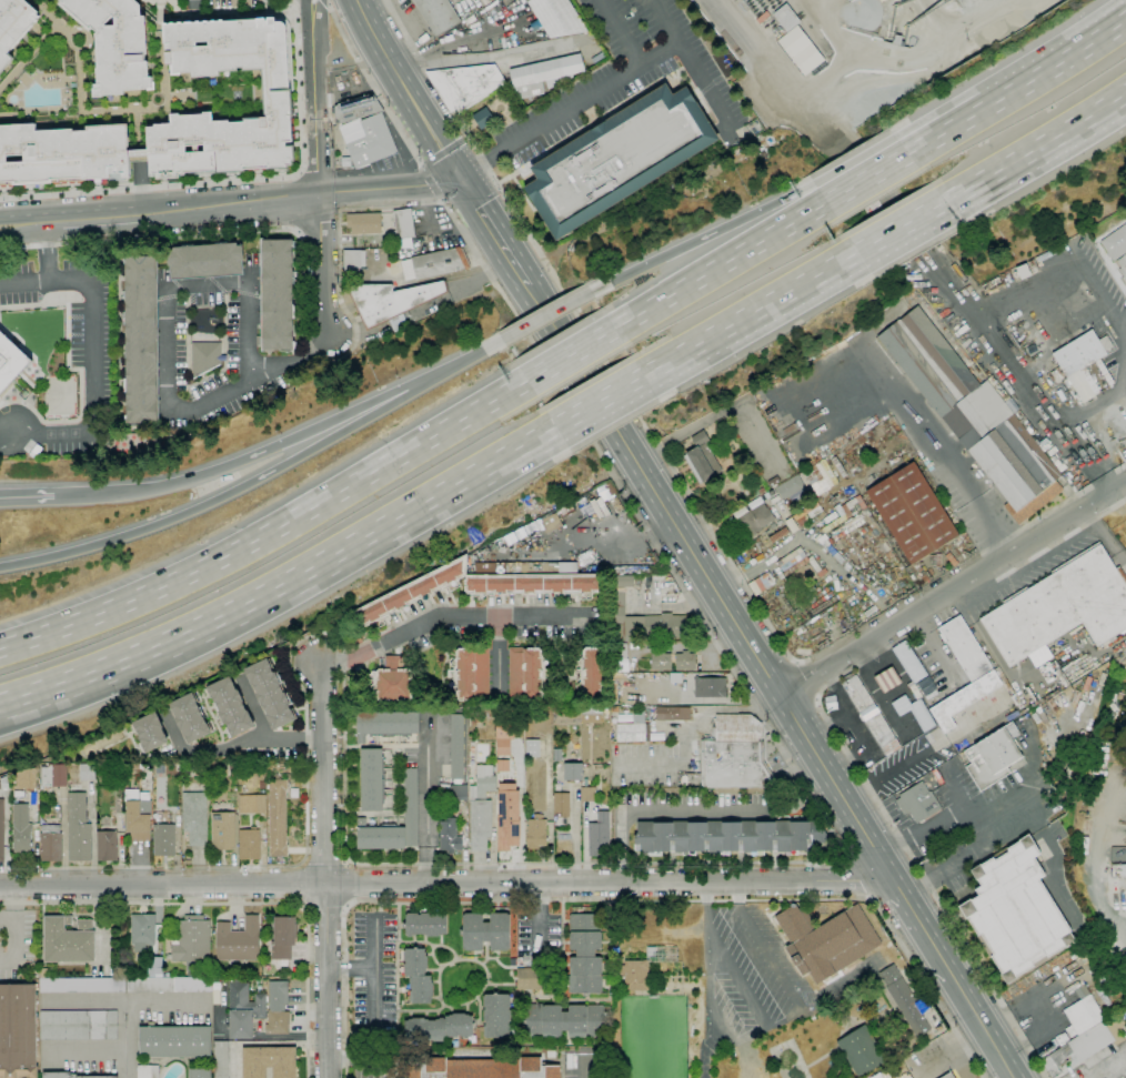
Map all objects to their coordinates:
road: (327, 2)
building: (437, 15)
road: (310, 17)
road: (317, 17)
building: (557, 17)
building: (786, 17)
building: (477, 18)
road: (664, 20)
road: (936, 21)
building: (771, 25)
building: (13, 26)
road: (618, 32)
road: (471, 38)
building: (897, 40)
building: (115, 43)
building: (807, 49)
road: (507, 51)
road: (917, 56)
road: (691, 62)
road: (1057, 65)
road: (412, 67)
building: (545, 75)
building: (466, 85)
road: (373, 86)
road: (405, 88)
building: (276, 96)
building: (356, 109)
building: (483, 118)
road: (547, 120)
road: (947, 131)
road: (465, 136)
building: (367, 140)
road: (1036, 150)
road: (442, 151)
building: (63, 154)
building: (618, 158)
building: (345, 162)
road: (879, 172)
road: (297, 173)
road: (299, 173)
road: (308, 173)
traffic signals: (457, 175)
road: (429, 182)
road: (317, 183)
road: (832, 186)
road: (301, 195)
road: (838, 195)
road: (440, 199)
road: (511, 209)
road: (103, 218)
road: (316, 219)
road: (48, 223)
building: (364, 223)
road: (912, 223)
road: (17, 224)
building: (403, 224)
road: (439, 226)
road: (17, 227)
road: (900, 227)
road: (492, 231)
road: (297, 232)
road: (702, 237)
road: (302, 242)
building: (1115, 243)
road: (49, 250)
building: (206, 260)
building: (354, 260)
building: (434, 264)
road: (719, 265)
road: (483, 266)
building: (1033, 266)
building: (1122, 268)
road: (482, 271)
building: (1023, 271)
road: (25, 280)
road: (474, 282)
building: (277, 295)
building: (391, 300)
road: (750, 314)
road: (546, 315)
building: (142, 340)
road: (865, 348)
road: (167, 351)
road: (569, 354)
building: (1080, 354)
building: (205, 357)
road: (465, 361)
building: (11, 362)
road: (546, 365)
road: (1021, 371)
road: (90, 384)
park: (58, 395)
road: (599, 400)
road: (725, 409)
building: (974, 417)
road: (1071, 422)
building: (700, 438)
parking lot: (759, 440)
fountain: (732, 446)
road: (406, 452)
road: (248, 460)
building: (702, 463)
building: (839, 467)
road: (681, 470)
building: (818, 478)
flagpole: (690, 479)
building: (790, 486)
road: (654, 491)
building: (746, 493)
building: (770, 494)
road: (222, 495)
road: (27, 498)
building: (594, 498)
building: (616, 504)
road: (1117, 505)
building: (793, 511)
road: (1114, 511)
building: (845, 512)
building: (912, 512)
building: (800, 514)
building: (756, 517)
building: (550, 523)
building: (791, 525)
building: (778, 535)
road: (620, 543)
building: (832, 551)
building: (798, 564)
road: (285, 584)
building: (476, 588)
road: (952, 590)
road: (147, 595)
building: (618, 608)
building: (1061, 610)
road: (445, 617)
building: (665, 626)
road: (837, 643)
road: (294, 647)
building: (965, 648)
road: (497, 653)
building: (618, 657)
building: (661, 661)
building: (685, 661)
building: (526, 671)
building: (592, 672)
building: (472, 674)
building: (675, 677)
road: (809, 677)
building: (1102, 679)
building: (1003, 680)
building: (393, 681)
building: (710, 688)
building: (1068, 690)
building: (270, 694)
building: (1121, 696)
building: (964, 699)
building: (230, 707)
road: (252, 707)
building: (614, 709)
building: (591, 710)
building: (672, 714)
building: (479, 715)
building: (871, 715)
building: (567, 716)
building: (590, 716)
building: (190, 718)
building: (386, 725)
building: (634, 729)
building: (150, 732)
building: (502, 738)
road: (839, 740)
road: (233, 745)
building: (457, 748)
building: (532, 748)
road: (812, 751)
building: (734, 754)
road: (927, 754)
building: (557, 755)
building: (993, 756)
building: (231, 769)
building: (87, 772)
building: (573, 772)
building: (53, 776)
building: (372, 780)
building: (4, 784)
building: (262, 785)
road: (954, 788)
building: (452, 792)
building: (588, 794)
building: (918, 802)
building: (251, 804)
building: (562, 804)
building: (411, 806)
building: (481, 808)
road: (652, 808)
road: (979, 810)
building: (138, 815)
building: (195, 817)
building: (278, 817)
building: (507, 817)
building: (105, 821)
building: (21, 829)
building: (78, 829)
building: (223, 831)
building: (1, 832)
building: (536, 832)
building: (599, 834)
building: (380, 836)
building: (449, 836)
building: (728, 837)
building: (164, 840)
road: (839, 841)
road: (575, 842)
building: (51, 844)
building: (249, 844)
building: (107, 846)
road: (977, 849)
road: (345, 862)
road: (1092, 862)
road: (884, 866)
road: (324, 871)
building: (1118, 873)
road: (853, 879)
road: (446, 882)
road: (239, 902)
road: (627, 902)
road: (706, 903)
building: (823, 910)
building: (1016, 911)
building: (425, 924)
building: (143, 929)
building: (486, 932)
building: (283, 937)
building: (68, 940)
building: (238, 940)
building: (826, 940)
building: (193, 943)
parking lot: (14, 945)
building: (585, 954)
road: (375, 965)
road: (775, 965)
building: (155, 967)
building: (635, 975)
building: (418, 976)
road: (737, 977)
building: (529, 979)
building: (169, 984)
building: (82, 985)
building: (216, 996)
road: (375, 997)
building: (904, 1000)
road: (86, 1001)
road: (127, 1001)
road: (969, 1003)
building: (277, 1008)
building: (244, 1010)
building: (1082, 1011)
building: (497, 1016)
road: (709, 1019)
building: (564, 1021)
building: (78, 1025)
building: (438, 1028)
building: (18, 1031)
park: (651, 1037)
building: (1061, 1039)
road: (1025, 1040)
building: (175, 1042)
building: (1085, 1045)
road: (958, 1048)
road: (88, 1051)
building: (861, 1051)
building: (550, 1054)
building: (220, 1059)
park: (787, 1060)
road: (234, 1061)
building: (268, 1062)
building: (482, 1069)
road: (583, 1070)
building: (148, 1071)
building: (199, 1073)
building: (70, 1075)
building: (948, 1075)

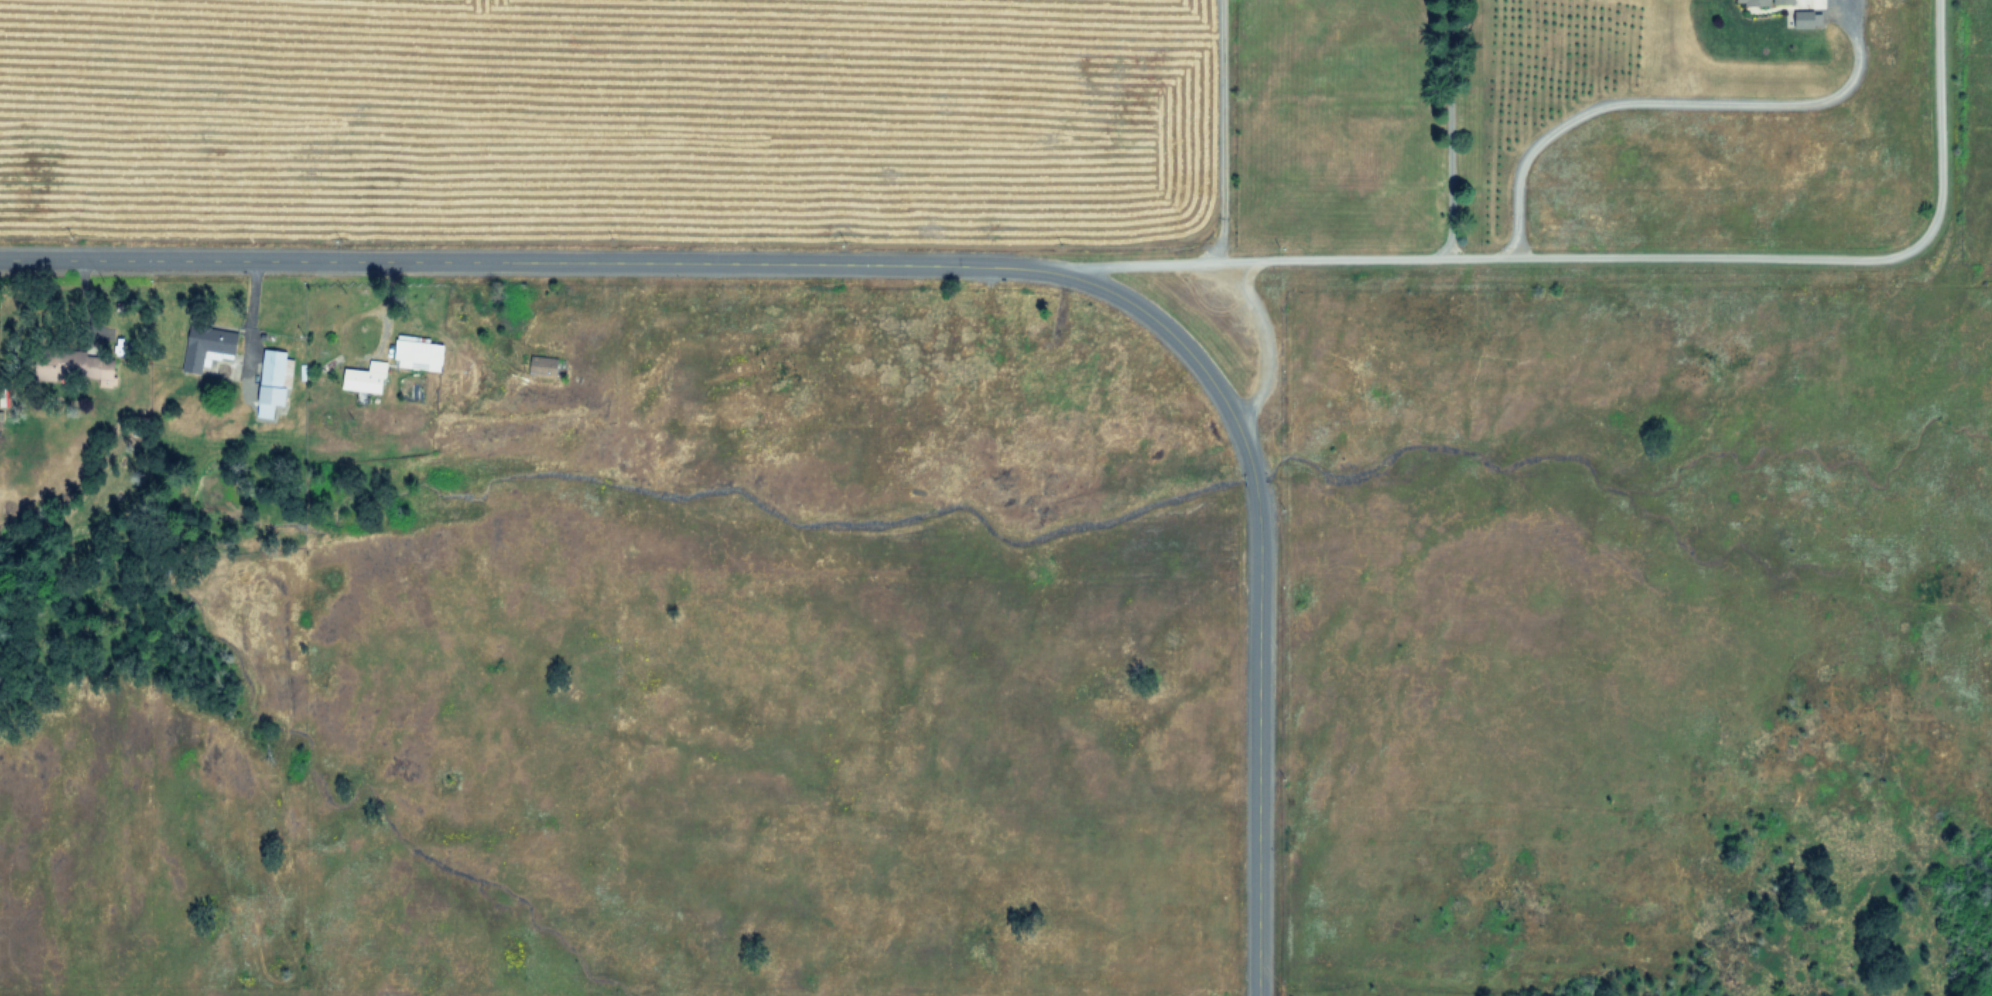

• _WHAT YOU HAVE TO DO_: Within the data above, determine the number of lines that contain the word "parking"; write only that number.

• _EXPECTED OUTPUT_: 2